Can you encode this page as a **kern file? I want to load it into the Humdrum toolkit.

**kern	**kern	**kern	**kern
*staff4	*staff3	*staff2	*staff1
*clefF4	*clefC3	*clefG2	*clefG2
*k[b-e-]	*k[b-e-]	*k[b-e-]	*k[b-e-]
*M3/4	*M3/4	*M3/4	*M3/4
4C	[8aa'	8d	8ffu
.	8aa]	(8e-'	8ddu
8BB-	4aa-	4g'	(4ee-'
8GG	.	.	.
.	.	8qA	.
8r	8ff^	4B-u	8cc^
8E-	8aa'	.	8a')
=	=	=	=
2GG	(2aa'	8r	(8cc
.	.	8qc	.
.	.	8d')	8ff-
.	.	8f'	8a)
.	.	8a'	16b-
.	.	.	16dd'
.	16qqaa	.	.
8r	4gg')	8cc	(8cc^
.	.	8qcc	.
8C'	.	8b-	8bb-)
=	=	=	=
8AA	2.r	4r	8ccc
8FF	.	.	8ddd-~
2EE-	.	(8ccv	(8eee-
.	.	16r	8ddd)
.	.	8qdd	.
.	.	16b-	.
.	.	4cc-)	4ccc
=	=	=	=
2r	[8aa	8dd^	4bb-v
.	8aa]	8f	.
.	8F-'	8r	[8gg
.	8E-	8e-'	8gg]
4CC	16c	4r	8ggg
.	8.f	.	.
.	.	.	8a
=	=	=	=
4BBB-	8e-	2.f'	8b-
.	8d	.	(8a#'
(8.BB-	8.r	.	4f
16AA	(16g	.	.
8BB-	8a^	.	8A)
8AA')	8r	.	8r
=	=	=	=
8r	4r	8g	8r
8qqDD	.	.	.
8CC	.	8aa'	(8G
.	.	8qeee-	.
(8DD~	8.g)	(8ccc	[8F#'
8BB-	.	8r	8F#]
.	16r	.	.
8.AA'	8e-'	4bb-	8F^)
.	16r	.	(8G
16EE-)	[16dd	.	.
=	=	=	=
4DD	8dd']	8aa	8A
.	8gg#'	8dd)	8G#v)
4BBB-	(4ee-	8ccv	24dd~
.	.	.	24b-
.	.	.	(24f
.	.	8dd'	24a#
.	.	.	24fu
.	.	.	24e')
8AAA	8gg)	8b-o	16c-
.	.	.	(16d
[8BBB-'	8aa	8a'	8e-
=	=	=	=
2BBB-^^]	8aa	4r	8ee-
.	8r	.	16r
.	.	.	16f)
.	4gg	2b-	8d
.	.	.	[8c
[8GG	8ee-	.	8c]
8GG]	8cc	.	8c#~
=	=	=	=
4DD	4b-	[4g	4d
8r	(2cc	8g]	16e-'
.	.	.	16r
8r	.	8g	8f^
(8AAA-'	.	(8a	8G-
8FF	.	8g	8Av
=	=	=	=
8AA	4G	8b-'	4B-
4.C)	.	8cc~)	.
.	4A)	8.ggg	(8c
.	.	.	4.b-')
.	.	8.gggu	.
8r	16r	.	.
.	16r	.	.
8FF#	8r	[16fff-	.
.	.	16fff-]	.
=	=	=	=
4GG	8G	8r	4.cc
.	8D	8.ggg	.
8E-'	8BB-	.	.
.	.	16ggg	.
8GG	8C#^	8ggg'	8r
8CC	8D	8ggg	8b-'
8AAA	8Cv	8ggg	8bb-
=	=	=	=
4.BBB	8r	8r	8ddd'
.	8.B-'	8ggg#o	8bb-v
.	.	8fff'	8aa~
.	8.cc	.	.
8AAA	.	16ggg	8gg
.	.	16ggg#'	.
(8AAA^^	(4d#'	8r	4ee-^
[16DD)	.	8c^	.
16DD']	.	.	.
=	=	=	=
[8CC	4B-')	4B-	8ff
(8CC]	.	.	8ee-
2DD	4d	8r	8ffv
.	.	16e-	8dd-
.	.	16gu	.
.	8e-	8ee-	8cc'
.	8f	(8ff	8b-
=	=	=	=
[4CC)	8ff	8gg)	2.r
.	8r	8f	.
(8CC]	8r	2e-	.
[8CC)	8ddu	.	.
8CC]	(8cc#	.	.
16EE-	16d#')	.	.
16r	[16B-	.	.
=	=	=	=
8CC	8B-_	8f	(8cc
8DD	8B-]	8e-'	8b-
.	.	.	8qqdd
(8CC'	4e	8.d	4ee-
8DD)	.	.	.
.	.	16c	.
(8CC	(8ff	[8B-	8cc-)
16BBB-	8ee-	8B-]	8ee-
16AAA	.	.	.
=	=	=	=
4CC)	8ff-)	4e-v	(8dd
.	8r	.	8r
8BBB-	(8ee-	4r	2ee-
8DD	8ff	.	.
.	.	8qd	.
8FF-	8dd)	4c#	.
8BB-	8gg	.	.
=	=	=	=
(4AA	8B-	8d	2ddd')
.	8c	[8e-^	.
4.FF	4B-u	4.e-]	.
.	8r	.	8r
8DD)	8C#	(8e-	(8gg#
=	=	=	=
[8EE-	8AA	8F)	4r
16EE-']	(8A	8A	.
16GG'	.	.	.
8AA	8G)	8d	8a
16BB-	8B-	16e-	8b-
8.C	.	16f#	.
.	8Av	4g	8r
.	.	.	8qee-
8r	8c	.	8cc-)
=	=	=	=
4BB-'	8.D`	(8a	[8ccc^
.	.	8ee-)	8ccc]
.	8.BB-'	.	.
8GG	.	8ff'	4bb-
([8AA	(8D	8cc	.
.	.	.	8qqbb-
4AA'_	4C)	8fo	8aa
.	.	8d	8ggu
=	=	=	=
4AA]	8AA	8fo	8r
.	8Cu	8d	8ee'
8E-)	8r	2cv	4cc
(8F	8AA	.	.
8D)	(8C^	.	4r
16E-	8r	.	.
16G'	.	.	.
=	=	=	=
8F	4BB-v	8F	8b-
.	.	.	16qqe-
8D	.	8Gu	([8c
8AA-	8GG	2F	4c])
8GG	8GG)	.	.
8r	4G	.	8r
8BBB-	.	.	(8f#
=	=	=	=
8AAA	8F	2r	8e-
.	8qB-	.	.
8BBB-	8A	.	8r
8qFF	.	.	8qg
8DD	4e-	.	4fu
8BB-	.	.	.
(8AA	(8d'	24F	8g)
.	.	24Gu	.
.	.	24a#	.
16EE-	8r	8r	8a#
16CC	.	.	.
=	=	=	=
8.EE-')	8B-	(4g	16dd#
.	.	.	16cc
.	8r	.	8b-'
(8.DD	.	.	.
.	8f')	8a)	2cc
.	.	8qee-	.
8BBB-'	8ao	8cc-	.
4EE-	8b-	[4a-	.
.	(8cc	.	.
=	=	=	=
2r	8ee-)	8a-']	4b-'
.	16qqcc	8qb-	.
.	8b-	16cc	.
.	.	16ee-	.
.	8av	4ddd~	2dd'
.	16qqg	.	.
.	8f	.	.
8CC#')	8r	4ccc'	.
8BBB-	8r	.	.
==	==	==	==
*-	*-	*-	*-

*STATED GOAL*
Pull out each line from the rows above that contains the string "kern", matching case exactly.

*EXERCISE OUTPUT*
Can you encode this page as a **kern file? I want to load it into the Humdrum toolkit.
**kern	**kern	**kern	**kern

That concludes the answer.